▶ Structured diff data:
────────────────────

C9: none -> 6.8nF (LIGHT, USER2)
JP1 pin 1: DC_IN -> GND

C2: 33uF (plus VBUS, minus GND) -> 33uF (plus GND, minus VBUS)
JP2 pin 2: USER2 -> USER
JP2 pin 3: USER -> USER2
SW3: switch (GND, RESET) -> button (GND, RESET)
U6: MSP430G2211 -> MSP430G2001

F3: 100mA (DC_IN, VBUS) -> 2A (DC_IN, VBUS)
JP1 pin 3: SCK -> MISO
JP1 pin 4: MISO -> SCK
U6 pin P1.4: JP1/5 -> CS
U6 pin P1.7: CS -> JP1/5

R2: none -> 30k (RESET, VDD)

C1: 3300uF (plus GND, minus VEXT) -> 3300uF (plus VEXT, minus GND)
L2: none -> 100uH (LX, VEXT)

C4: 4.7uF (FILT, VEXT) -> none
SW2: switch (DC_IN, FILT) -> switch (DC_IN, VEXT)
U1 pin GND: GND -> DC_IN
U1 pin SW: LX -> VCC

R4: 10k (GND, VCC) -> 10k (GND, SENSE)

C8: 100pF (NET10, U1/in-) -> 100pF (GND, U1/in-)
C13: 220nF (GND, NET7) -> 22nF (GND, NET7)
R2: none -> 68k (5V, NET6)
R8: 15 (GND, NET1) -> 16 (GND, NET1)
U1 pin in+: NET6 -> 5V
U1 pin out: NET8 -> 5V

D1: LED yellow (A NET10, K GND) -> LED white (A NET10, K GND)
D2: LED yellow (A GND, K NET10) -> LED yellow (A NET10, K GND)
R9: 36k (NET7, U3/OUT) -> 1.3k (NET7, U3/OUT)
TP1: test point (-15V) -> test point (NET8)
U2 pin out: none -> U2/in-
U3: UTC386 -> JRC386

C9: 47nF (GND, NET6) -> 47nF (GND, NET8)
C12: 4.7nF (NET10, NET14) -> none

────────────────────

The exact wording of every entry above should be written out again.

C9: none -> 6.8nF (LIGHT, USER2)
JP1 pin 1: DC_IN -> GND

C2: 33uF (plus VBUS, minus GND) -> 33uF (plus GND, minus VBUS)
JP2 pin 2: USER2 -> USER
JP2 pin 3: USER -> USER2
SW3: switch (GND, RESET) -> button (GND, RESET)
U6: MSP430G2211 -> MSP430G2001

F3: 100mA (DC_IN, VBUS) -> 2A (DC_IN, VBUS)
JP1 pin 3: SCK -> MISO
JP1 pin 4: MISO -> SCK
U6 pin P1.4: JP1/5 -> CS
U6 pin P1.7: CS -> JP1/5

R2: none -> 30k (RESET, VDD)

C1: 3300uF (plus GND, minus VEXT) -> 3300uF (plus VEXT, minus GND)
L2: none -> 100uH (LX, VEXT)

C4: 4.7uF (FILT, VEXT) -> none
SW2: switch (DC_IN, FILT) -> switch (DC_IN, VEXT)
U1 pin GND: GND -> DC_IN
U1 pin SW: LX -> VCC

R4: 10k (GND, VCC) -> 10k (GND, SENSE)

C8: 100pF (NET10, U1/in-) -> 100pF (GND, U1/in-)
C13: 220nF (GND, NET7) -> 22nF (GND, NET7)
R2: none -> 68k (5V, NET6)
R8: 15 (GND, NET1) -> 16 (GND, NET1)
U1 pin in+: NET6 -> 5V
U1 pin out: NET8 -> 5V

D1: LED yellow (A NET10, K GND) -> LED white (A NET10, K GND)
D2: LED yellow (A GND, K NET10) -> LED yellow (A NET10, K GND)
R9: 36k (NET7, U3/OUT) -> 1.3k (NET7, U3/OUT)
TP1: test point (-15V) -> test point (NET8)
U2 pin out: none -> U2/in-
U3: UTC386 -> JRC386

C9: 47nF (GND, NET6) -> 47nF (GND, NET8)
C12: 4.7nF (NET10, NET14) -> none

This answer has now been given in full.